[[ Source data open ]]
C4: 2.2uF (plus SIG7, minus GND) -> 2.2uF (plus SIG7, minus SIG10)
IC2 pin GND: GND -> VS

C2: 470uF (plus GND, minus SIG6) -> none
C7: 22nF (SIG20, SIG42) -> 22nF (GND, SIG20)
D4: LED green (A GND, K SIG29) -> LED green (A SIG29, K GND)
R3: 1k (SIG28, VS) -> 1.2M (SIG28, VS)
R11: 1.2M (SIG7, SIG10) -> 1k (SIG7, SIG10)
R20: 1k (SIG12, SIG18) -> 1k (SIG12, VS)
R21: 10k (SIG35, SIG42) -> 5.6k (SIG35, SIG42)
[[ Source data closed ]]
[[ Source data open ]]
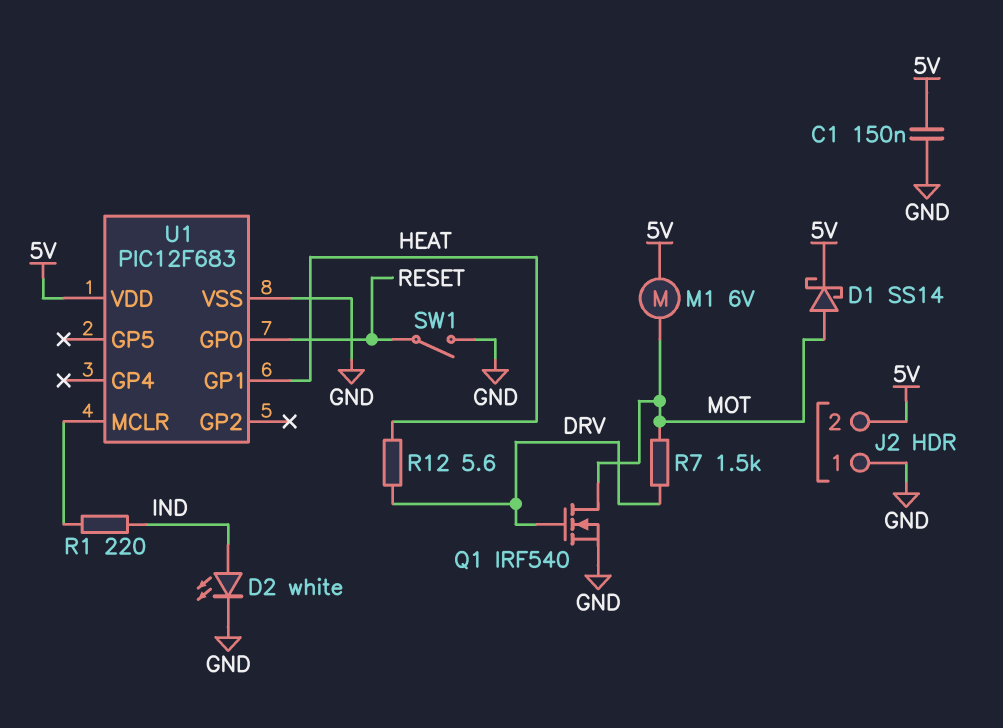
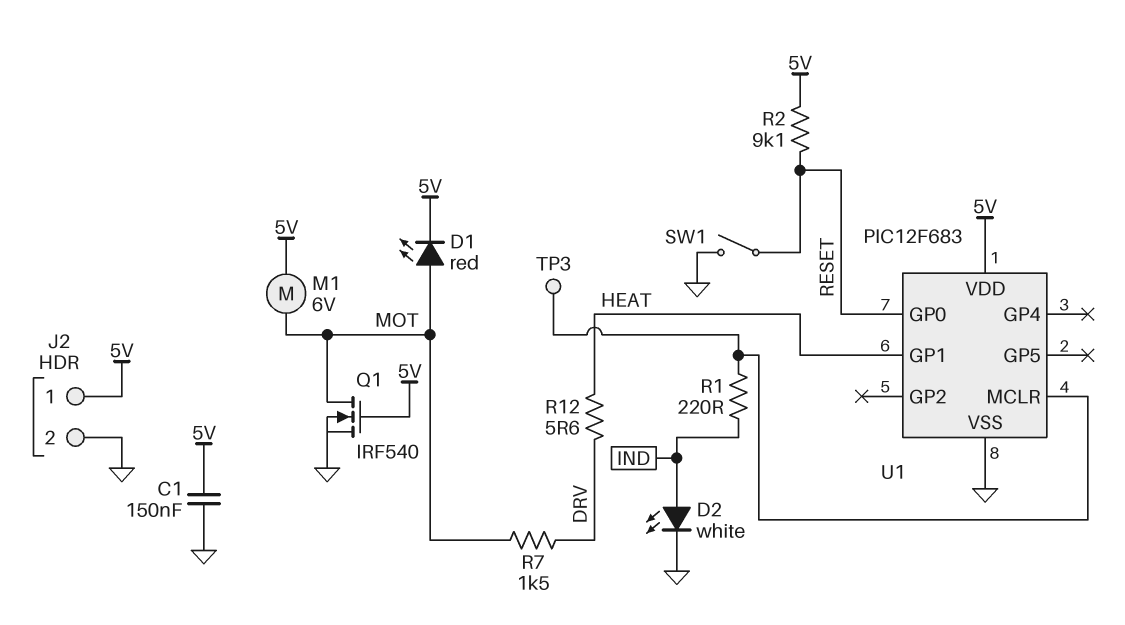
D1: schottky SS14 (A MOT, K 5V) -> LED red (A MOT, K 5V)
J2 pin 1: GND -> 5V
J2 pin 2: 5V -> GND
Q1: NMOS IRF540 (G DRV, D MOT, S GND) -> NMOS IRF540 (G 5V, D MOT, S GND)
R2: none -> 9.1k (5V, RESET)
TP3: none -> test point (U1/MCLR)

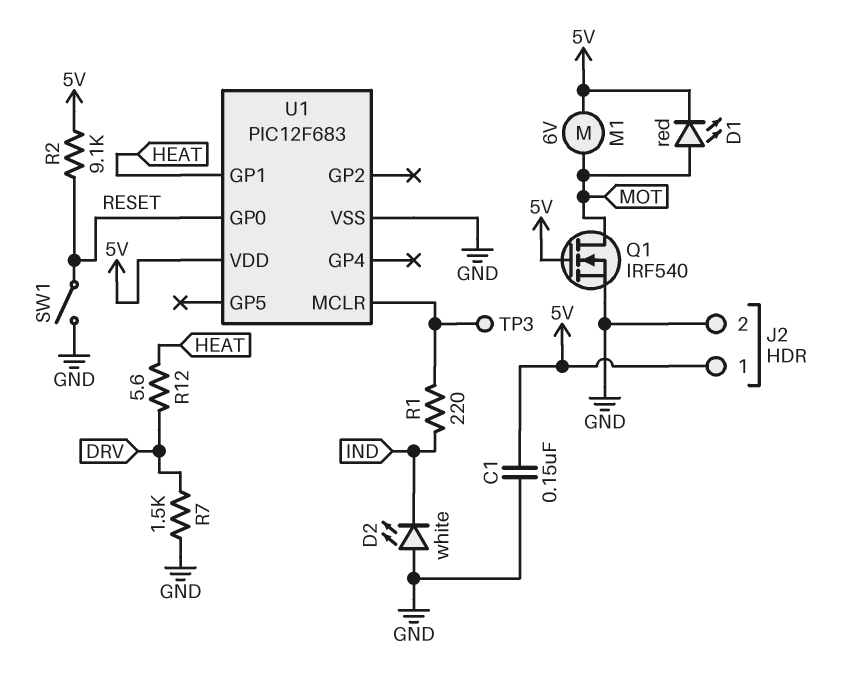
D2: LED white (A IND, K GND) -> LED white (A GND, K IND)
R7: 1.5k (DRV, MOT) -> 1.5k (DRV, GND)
[[ Source data closed ]]
In the entries above, find the line with "C4: 2.2uF (plus" and the line with "R20: 1k (SIG12, SIG18) -> 1k (SIG12, VS)", then set down exactly those two and every line between them, nothing else.

C4: 2.2uF (plus SIG7, minus GND) -> 2.2uF (plus SIG7, minus SIG10)
IC2 pin GND: GND -> VS

C2: 470uF (plus GND, minus SIG6) -> none
C7: 22nF (SIG20, SIG42) -> 22nF (GND, SIG20)
D4: LED green (A GND, K SIG29) -> LED green (A SIG29, K GND)
R3: 1k (SIG28, VS) -> 1.2M (SIG28, VS)
R11: 1.2M (SIG7, SIG10) -> 1k (SIG7, SIG10)
R20: 1k (SIG12, SIG18) -> 1k (SIG12, VS)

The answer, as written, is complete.